Work order — Repeat exactly the lines below that lie between the line with "C1: 2.2uF (GND, VIN) -> 220nF (GND, VIN)" and the line with "V1: 9V (plus", counting both of those lines as part of the answer.

Information —
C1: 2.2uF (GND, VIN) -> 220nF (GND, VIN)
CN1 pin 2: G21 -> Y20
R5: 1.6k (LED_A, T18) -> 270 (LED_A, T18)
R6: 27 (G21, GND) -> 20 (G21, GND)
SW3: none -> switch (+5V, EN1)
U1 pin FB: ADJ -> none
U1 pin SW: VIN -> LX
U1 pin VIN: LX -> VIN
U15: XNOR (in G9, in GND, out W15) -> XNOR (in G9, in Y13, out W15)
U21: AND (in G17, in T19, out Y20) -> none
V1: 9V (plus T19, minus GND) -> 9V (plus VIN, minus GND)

* * *

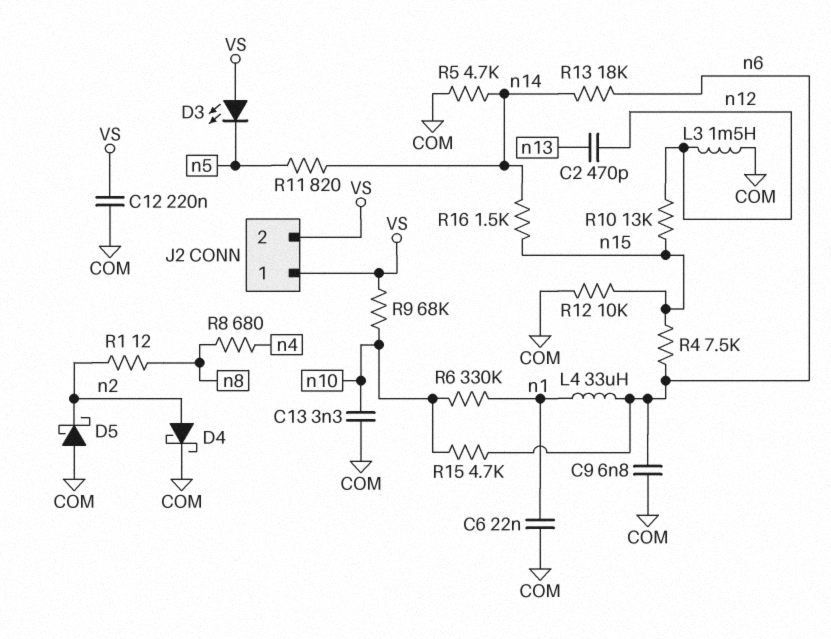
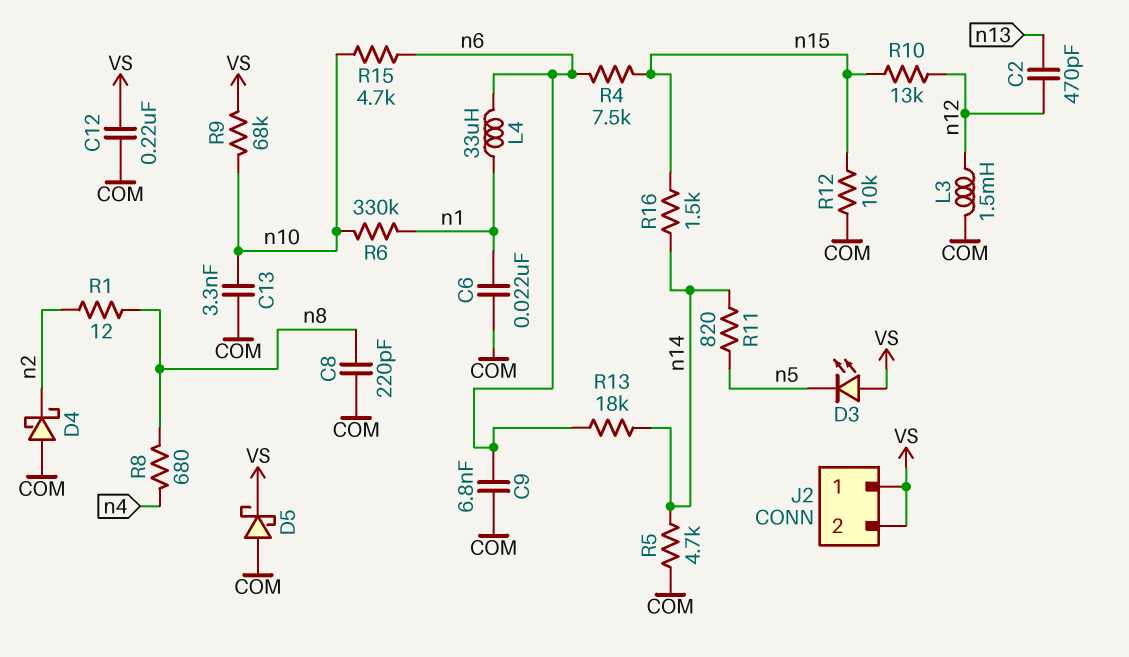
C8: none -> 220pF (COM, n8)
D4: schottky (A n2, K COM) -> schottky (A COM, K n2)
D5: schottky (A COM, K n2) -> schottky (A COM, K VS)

Task solution —
C1: 2.2uF (GND, VIN) -> 220nF (GND, VIN)
CN1 pin 2: G21 -> Y20
R5: 1.6k (LED_A, T18) -> 270 (LED_A, T18)
R6: 27 (G21, GND) -> 20 (G21, GND)
SW3: none -> switch (+5V, EN1)
U1 pin FB: ADJ -> none
U1 pin SW: VIN -> LX
U1 pin VIN: LX -> VIN
U15: XNOR (in G9, in GND, out W15) -> XNOR (in G9, in Y13, out W15)
U21: AND (in G17, in T19, out Y20) -> none
V1: 9V (plus T19, minus GND) -> 9V (plus VIN, minus GND)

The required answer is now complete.